**Aim of the task:** Your task is to restate word for word the line containing "blue teapot [353,46,406,111]" and each line that follows it in the listing, and only those.

**Records shown:**
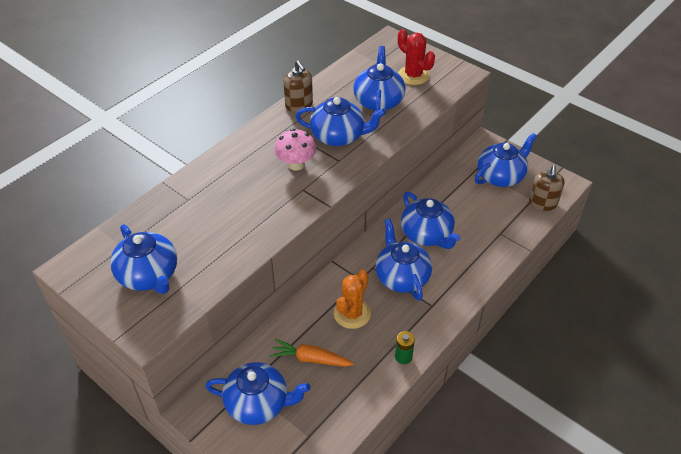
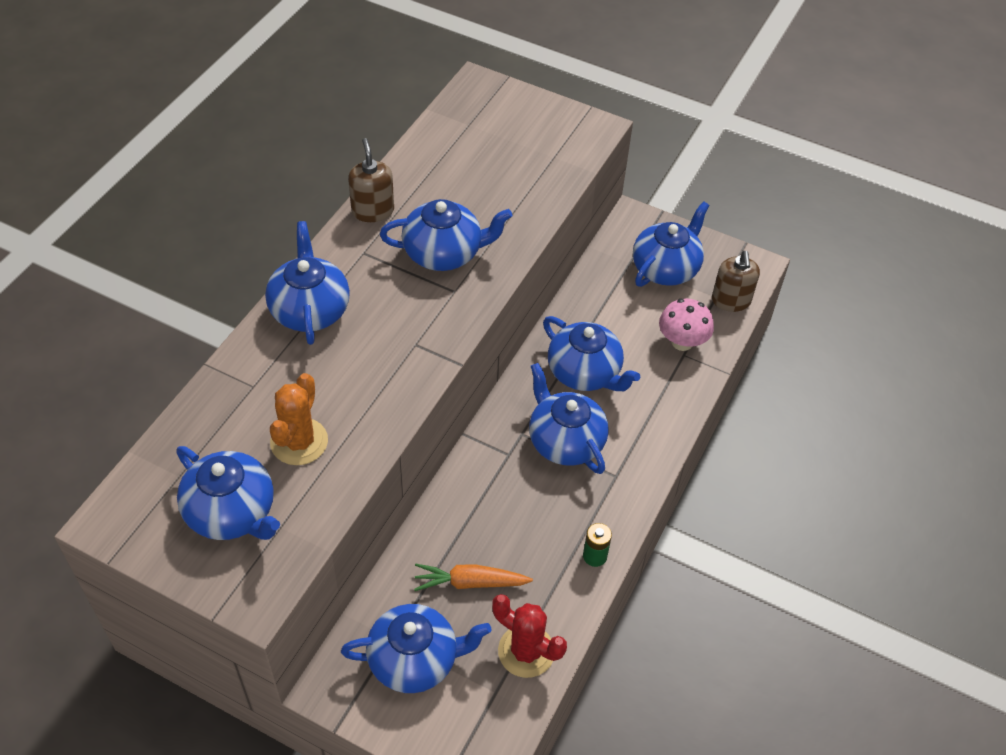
camera: 15 degrees left, 5 degrees up
pink mushroom [275,129,316,171] -> pink mushroom moved to [659,299,714,351]
brown soap dispenser [283,60,313,112] -> brown soap dispenser turned 150 degrees counterclockwise [348,138,394,222]
orange cactus [334,270,371,329] -> orange cactus moved to [270,373,328,465]
blue teapot [353,46,406,111] -> blue teapot moved to [265,221,350,345]
red cactus [398,29,435,85] -> red cactus moved to [492,594,567,678]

**Answer box:**
blue teapot [353,46,406,111] -> blue teapot moved to [265,221,350,345]
red cactus [398,29,435,85] -> red cactus moved to [492,594,567,678]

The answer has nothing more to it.